[WHAT NEEDS TO BE DONE]: Make an exact copy of the lines starting at the top of the listing below and ending at the line that contains "BT: HC-05 -> HC-06", inclusive.

[SOURCE MATERIAL]:
================================

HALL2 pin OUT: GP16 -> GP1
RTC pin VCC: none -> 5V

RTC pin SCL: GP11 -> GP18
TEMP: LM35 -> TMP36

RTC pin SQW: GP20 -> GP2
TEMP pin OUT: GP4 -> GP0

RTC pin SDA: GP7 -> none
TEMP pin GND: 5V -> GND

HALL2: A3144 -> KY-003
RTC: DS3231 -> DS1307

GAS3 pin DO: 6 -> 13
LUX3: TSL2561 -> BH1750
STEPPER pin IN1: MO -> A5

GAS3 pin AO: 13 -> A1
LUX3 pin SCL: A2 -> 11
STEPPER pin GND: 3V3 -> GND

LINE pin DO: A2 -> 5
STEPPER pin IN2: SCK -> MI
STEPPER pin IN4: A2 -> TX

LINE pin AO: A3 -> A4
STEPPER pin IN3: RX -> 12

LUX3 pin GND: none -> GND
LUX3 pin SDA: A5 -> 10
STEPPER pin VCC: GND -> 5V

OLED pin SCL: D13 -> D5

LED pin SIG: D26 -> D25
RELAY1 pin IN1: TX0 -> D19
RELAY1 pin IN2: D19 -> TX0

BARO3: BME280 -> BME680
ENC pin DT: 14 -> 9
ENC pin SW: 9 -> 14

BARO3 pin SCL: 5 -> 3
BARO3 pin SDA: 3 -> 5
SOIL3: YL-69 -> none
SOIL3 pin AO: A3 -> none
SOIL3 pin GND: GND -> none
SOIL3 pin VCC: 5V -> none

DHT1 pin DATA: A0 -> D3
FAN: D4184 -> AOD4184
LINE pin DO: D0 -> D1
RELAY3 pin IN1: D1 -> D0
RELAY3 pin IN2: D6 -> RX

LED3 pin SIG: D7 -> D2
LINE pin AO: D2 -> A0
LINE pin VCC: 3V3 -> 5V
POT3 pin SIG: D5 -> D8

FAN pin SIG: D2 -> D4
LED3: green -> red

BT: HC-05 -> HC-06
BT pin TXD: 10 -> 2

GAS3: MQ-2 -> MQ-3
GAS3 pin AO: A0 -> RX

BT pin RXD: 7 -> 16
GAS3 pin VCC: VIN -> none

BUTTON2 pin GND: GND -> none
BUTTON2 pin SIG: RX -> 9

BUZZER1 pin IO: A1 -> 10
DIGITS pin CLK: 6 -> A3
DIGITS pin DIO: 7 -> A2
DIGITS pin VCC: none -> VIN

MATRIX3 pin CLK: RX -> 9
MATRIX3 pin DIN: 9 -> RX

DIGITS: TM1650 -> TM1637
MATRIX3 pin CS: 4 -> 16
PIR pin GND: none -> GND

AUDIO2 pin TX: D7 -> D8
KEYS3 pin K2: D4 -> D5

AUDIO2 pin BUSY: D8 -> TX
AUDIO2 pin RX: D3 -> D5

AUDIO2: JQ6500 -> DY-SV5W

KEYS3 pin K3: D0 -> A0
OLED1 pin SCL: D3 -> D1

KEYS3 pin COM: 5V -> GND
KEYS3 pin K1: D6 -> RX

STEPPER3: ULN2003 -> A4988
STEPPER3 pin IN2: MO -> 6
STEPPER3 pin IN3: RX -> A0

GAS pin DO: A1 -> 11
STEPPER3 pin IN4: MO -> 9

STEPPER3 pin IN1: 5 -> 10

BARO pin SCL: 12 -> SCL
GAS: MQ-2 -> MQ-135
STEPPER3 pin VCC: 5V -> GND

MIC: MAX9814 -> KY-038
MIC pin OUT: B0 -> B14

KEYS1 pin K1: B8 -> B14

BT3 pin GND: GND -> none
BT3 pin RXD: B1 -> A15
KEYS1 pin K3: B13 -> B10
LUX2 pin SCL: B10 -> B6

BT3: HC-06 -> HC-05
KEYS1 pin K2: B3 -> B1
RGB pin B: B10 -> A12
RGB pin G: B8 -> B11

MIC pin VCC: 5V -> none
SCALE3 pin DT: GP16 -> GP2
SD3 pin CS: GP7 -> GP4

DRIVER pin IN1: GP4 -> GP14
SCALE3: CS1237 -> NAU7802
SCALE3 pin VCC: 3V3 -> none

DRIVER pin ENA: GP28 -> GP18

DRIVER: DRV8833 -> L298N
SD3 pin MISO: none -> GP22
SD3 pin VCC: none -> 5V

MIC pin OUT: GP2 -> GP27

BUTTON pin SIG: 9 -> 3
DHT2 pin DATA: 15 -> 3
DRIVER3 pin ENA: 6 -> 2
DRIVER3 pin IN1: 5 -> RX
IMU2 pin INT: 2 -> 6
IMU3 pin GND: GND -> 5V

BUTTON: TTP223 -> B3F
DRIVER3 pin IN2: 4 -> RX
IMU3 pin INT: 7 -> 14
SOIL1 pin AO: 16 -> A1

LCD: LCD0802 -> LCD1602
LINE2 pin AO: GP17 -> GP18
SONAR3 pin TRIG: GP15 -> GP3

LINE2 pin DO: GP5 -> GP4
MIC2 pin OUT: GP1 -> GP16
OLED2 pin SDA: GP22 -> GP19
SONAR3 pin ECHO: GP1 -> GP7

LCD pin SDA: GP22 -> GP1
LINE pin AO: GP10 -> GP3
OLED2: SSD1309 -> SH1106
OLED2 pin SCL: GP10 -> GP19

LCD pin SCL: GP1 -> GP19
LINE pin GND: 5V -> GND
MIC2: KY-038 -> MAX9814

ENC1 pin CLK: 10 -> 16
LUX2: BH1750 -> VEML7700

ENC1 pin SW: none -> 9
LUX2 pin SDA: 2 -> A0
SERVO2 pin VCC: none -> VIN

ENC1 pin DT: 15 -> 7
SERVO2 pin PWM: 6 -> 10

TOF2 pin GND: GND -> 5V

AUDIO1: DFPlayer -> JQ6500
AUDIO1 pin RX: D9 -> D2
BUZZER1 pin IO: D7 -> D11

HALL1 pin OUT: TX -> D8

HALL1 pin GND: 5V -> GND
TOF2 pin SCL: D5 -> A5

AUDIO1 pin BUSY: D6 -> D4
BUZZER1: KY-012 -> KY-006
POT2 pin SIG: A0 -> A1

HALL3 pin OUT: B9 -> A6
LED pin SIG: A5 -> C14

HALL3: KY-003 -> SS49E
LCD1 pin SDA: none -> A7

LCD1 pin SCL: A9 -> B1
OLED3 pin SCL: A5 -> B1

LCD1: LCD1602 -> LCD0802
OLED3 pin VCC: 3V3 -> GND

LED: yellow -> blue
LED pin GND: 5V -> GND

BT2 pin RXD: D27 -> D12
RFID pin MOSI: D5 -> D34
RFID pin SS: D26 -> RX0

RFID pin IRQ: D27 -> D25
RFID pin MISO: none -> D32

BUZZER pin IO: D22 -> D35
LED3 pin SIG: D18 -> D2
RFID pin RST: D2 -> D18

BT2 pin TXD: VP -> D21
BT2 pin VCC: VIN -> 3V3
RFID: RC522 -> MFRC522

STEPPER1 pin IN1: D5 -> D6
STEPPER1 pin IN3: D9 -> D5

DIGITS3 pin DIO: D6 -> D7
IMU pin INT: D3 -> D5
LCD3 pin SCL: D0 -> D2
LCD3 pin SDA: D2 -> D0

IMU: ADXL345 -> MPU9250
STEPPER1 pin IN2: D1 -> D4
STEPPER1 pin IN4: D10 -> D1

================================

[SOLUTION TO THIS EXERCISE]:
HALL2 pin OUT: GP16 -> GP1
RTC pin VCC: none -> 5V

RTC pin SCL: GP11 -> GP18
TEMP: LM35 -> TMP36

RTC pin SQW: GP20 -> GP2
TEMP pin OUT: GP4 -> GP0

RTC pin SDA: GP7 -> none
TEMP pin GND: 5V -> GND

HALL2: A3144 -> KY-003
RTC: DS3231 -> DS1307

GAS3 pin DO: 6 -> 13
LUX3: TSL2561 -> BH1750
STEPPER pin IN1: MO -> A5

GAS3 pin AO: 13 -> A1
LUX3 pin SCL: A2 -> 11
STEPPER pin GND: 3V3 -> GND

LINE pin DO: A2 -> 5
STEPPER pin IN2: SCK -> MI
STEPPER pin IN4: A2 -> TX

LINE pin AO: A3 -> A4
STEPPER pin IN3: RX -> 12

LUX3 pin GND: none -> GND
LUX3 pin SDA: A5 -> 10
STEPPER pin VCC: GND -> 5V

OLED pin SCL: D13 -> D5

LED pin SIG: D26 -> D25
RELAY1 pin IN1: TX0 -> D19
RELAY1 pin IN2: D19 -> TX0

BARO3: BME280 -> BME680
ENC pin DT: 14 -> 9
ENC pin SW: 9 -> 14

BARO3 pin SCL: 5 -> 3
BARO3 pin SDA: 3 -> 5
SOIL3: YL-69 -> none
SOIL3 pin AO: A3 -> none
SOIL3 pin GND: GND -> none
SOIL3 pin VCC: 5V -> none

DHT1 pin DATA: A0 -> D3
FAN: D4184 -> AOD4184
LINE pin DO: D0 -> D1
RELAY3 pin IN1: D1 -> D0
RELAY3 pin IN2: D6 -> RX

LED3 pin SIG: D7 -> D2
LINE pin AO: D2 -> A0
LINE pin VCC: 3V3 -> 5V
POT3 pin SIG: D5 -> D8

FAN pin SIG: D2 -> D4
LED3: green -> red

BT: HC-05 -> HC-06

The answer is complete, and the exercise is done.